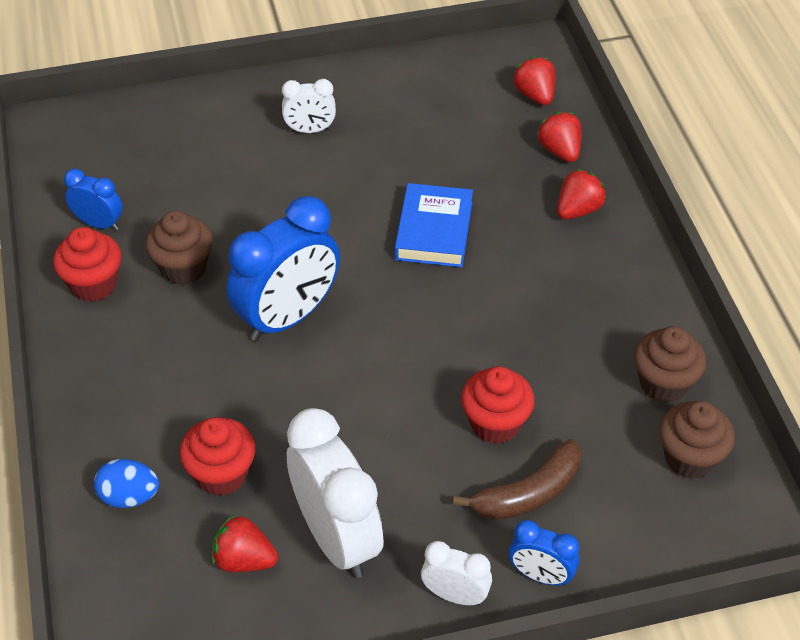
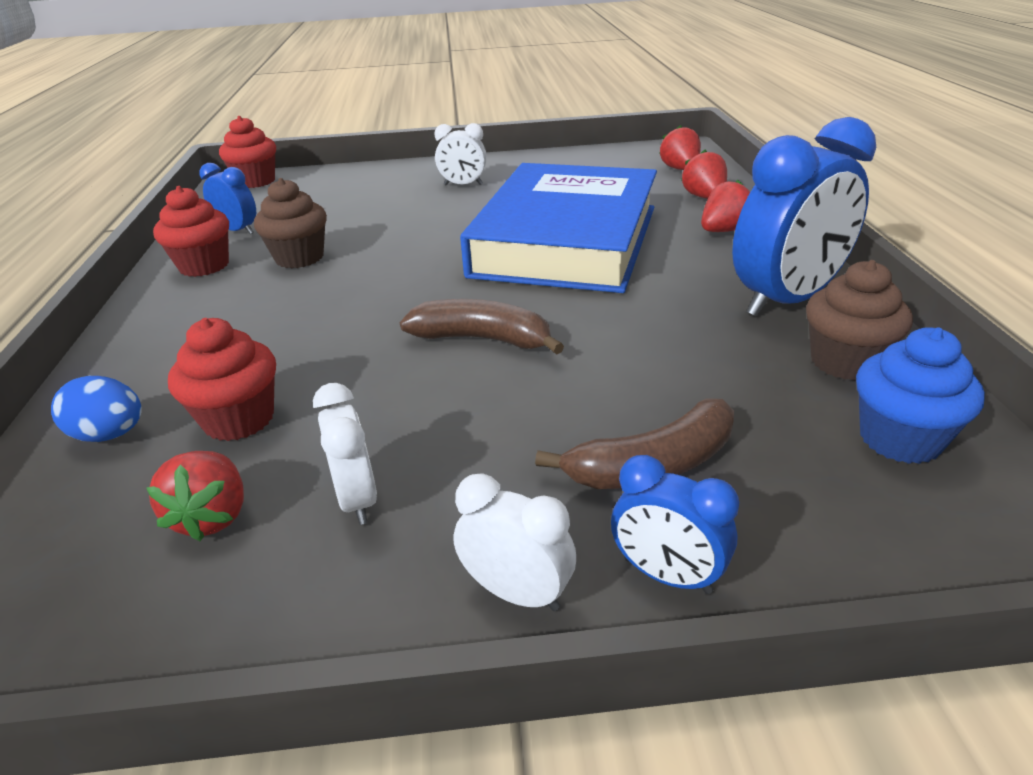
camera: 10 degrees right, 15 degrees down
(244, 560) = (213, 516): red strawberry -> red strawberry turned 120 degrees counterclockwise
(288, 317) = (389, 293): blue clock -> blue clock (786, 300)
(337, 538) = (357, 499): white clock -> white clock, size x0.51
(385, 374) = (483, 339): none -> brown banana
(434, 231) = (566, 241): blue book -> blue book, size x2.09
(495, 423) = (613, 389): red cupcake -> red cupcake (256, 181)
(689, 458) = (900, 439): brown cupcake -> blue cupcake

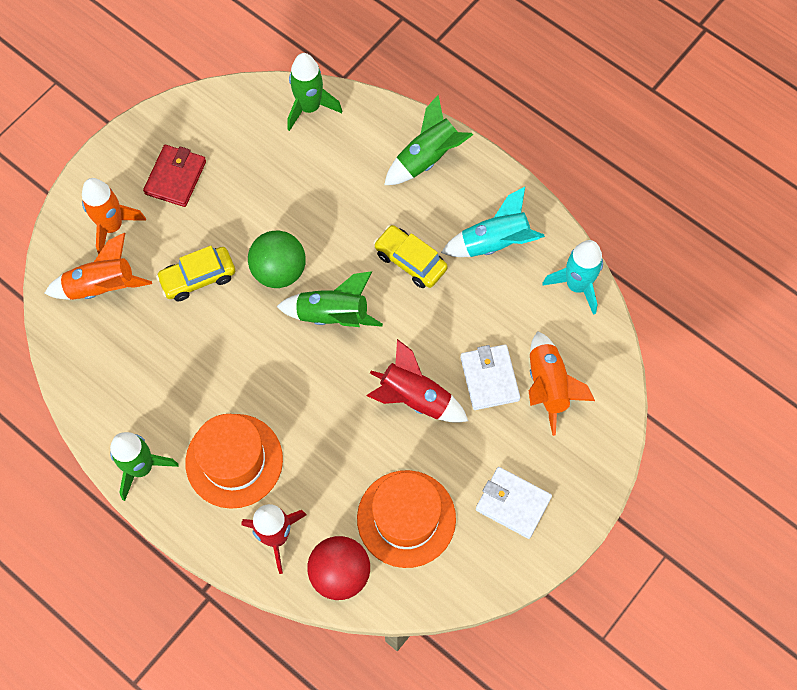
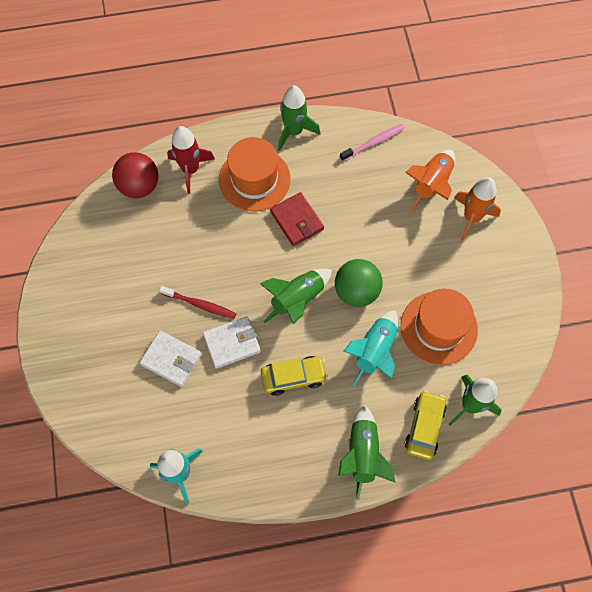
camera: 130 degrees right, 0 degrees up
(92, 377) = (373, 142): none -> pink toothbrush
(175, 177) = (480, 278): red wallet -> red wallet (297, 220)
(198, 278) = (392, 241): yellow car -> yellow car (424, 427)
(406, 518) = (135, 242): orange hat -> orange hat (438, 327)
(415, 398) = (200, 304): red rocket -> red toothbrush
(494, 243) = (259, 444): turquoise rocket -> turquoise rocket (375, 351)
(513, 503) = (86, 307): white wallet -> white wallet (232, 343)
(548, 386) = (133, 391): orange rocket -> none

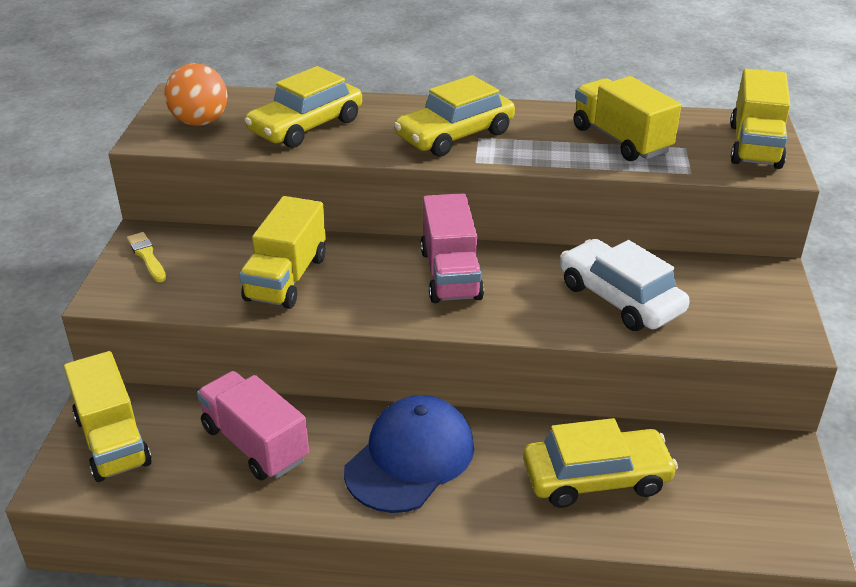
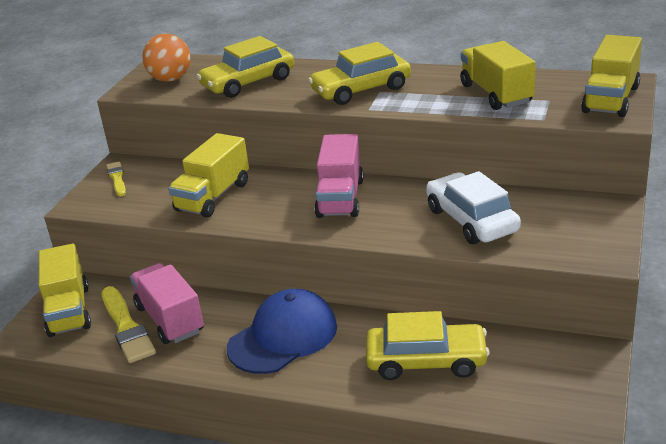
camera: 15 degrees right, 5 degrees down
(200, 459) = (126, 327): none -> yellow brush

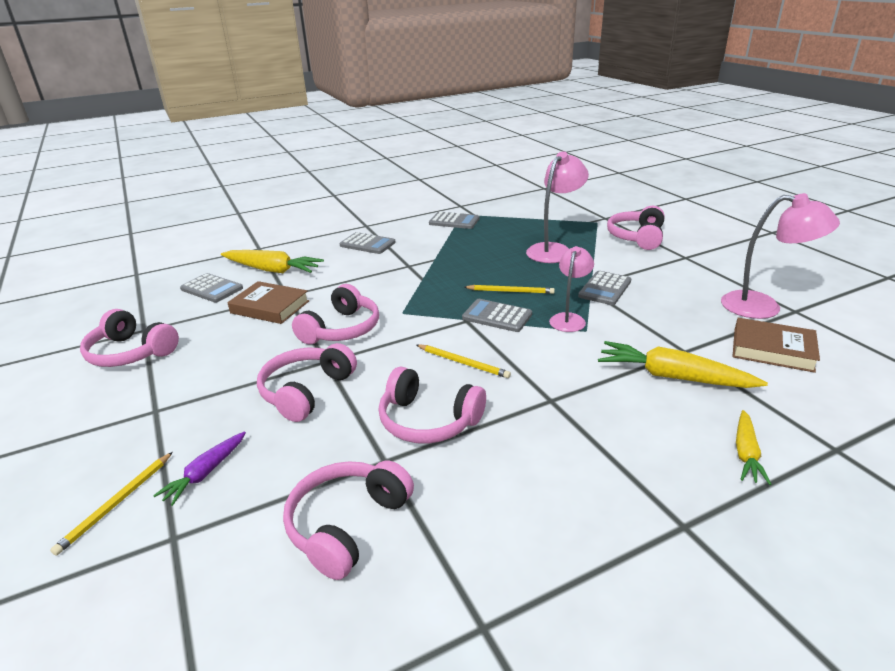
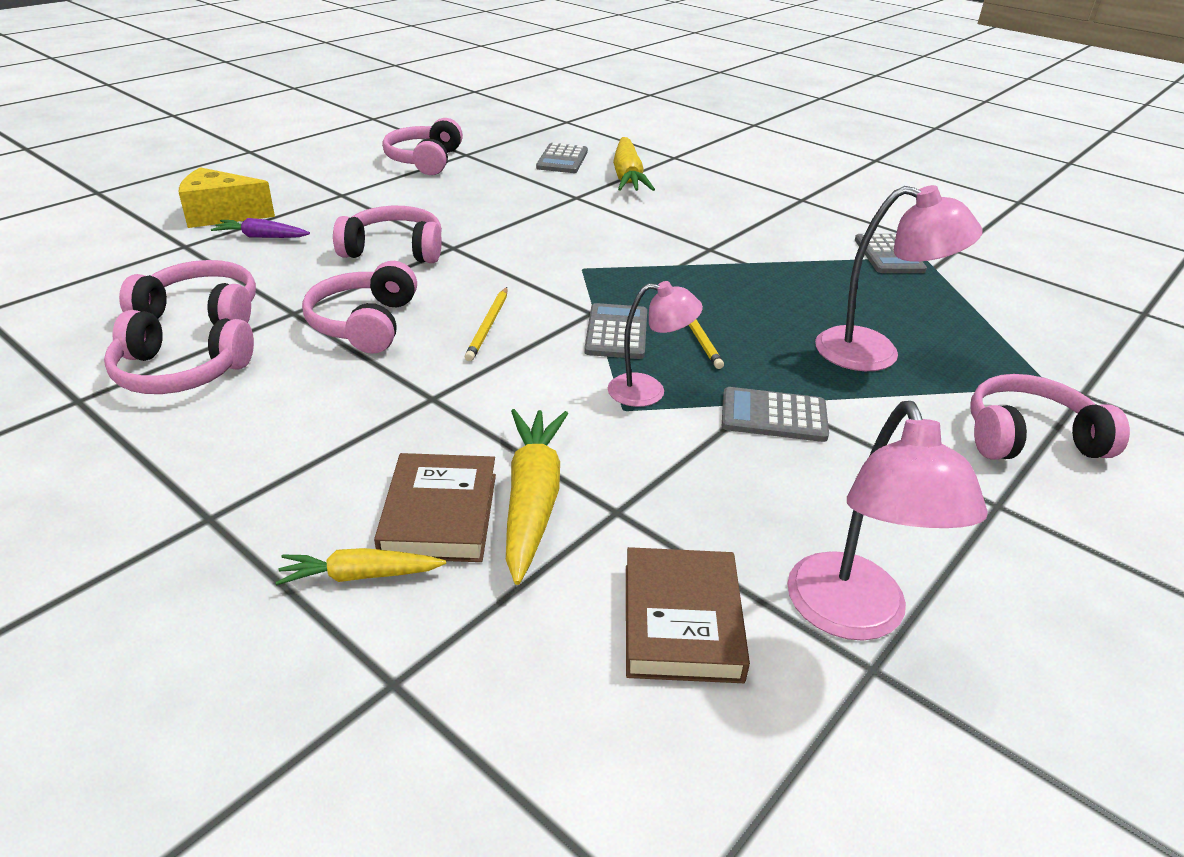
camera: 65 degrees right, 5 degrees up
(116, 503) = (221, 215): yellow pencil -> yellow cheese
(270, 307) = (544, 195): brown book -> brown book (439, 514)
(341, 329) = (521, 241): pink headphones -> pink headphones (180, 372)
(367, 244) = (746, 211): grey calculator -> none

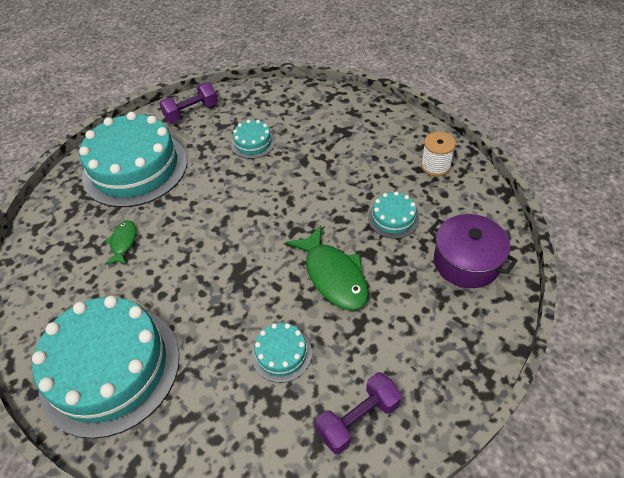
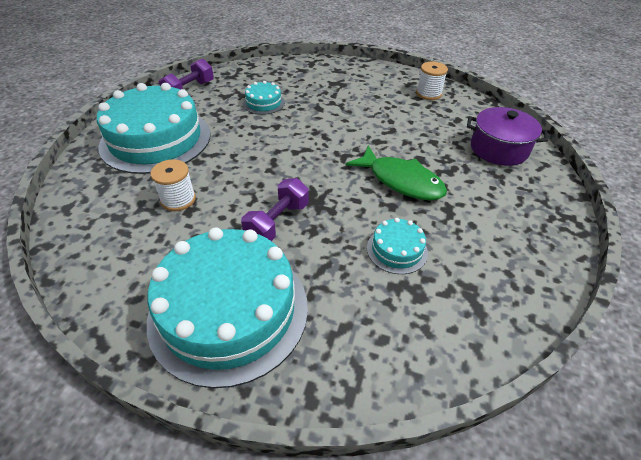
camera: 25 degrees left, 5 degrees down
(123, 242) = (178, 199): green fish -> white spool
(358, 419) = (499, 281): purple dumbbell -> purple dumbbell (277, 222)
(393, 218) = (421, 132): turquoise cake -> none

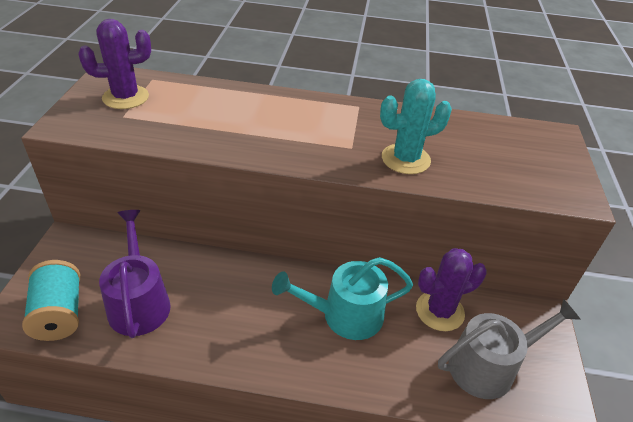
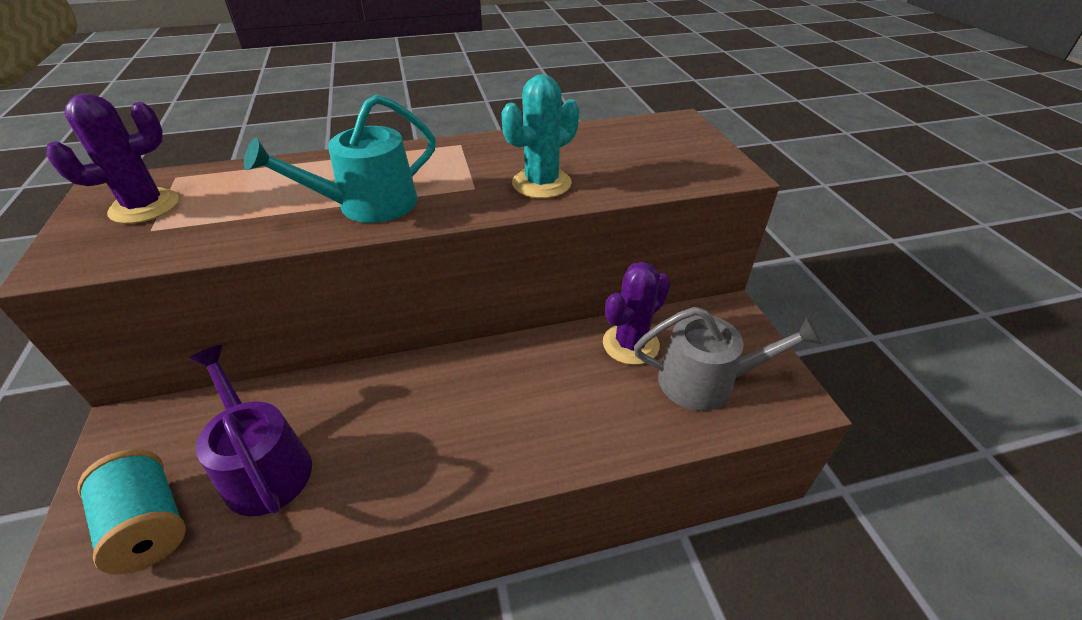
camera: 20 degrees left, 0 degrees up
(345, 315) = (532, 385): turquoise watering can -> turquoise watering can (368, 205)
(488, 366) = (706, 381): grey watering can -> grey watering can turned 45 degrees clockwise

TASK PROMPT :: The lines from the one containing "(175, 177) = (480, 278): red" through the end of the data above are to be copied exactly, both ends included, and pictures are to be omitted.

TASK RESPONSE ::
(175, 177) = (480, 278): red wallet -> red wallet (297, 220)
(198, 278) = (392, 241): yellow car -> yellow car (424, 427)
(406, 518) = (135, 242): orange hat -> orange hat (438, 327)
(415, 398) = (200, 304): red rocket -> red toothbrush
(494, 243) = (259, 444): turquoise rocket -> turquoise rocket (375, 351)
(513, 503) = (86, 307): white wallet -> white wallet (232, 343)
(548, 386) = (133, 391): orange rocket -> none

camera: 15 degrees right, 5 degrees down
(200, 459) = (126, 327): none -> yellow brush

camera: 65 degrees right, 5 degrees up
(116, 503) = (221, 215): yellow pencil -> yellow cheese
(270, 307) = (544, 195): brown book -> brown book (439, 514)
(341, 329) = (521, 241): pink headphones -> pink headphones (180, 372)
(367, 244) = (746, 211): grey calculator -> none

camera: 25 degrees left, 5 degrees down
(123, 242) = (178, 199): green fish -> white spool
(358, 419) = (499, 281): purple dumbbell -> purple dumbbell (277, 222)
(393, 218) = (421, 132): turquoise cake -> none

camera: 20 degrees left, 0 degrees up
(345, 315) = (532, 385): turquoise watering can -> turquoise watering can (368, 205)
(488, 366) = (706, 381): grey watering can -> grey watering can turned 45 degrees clockwise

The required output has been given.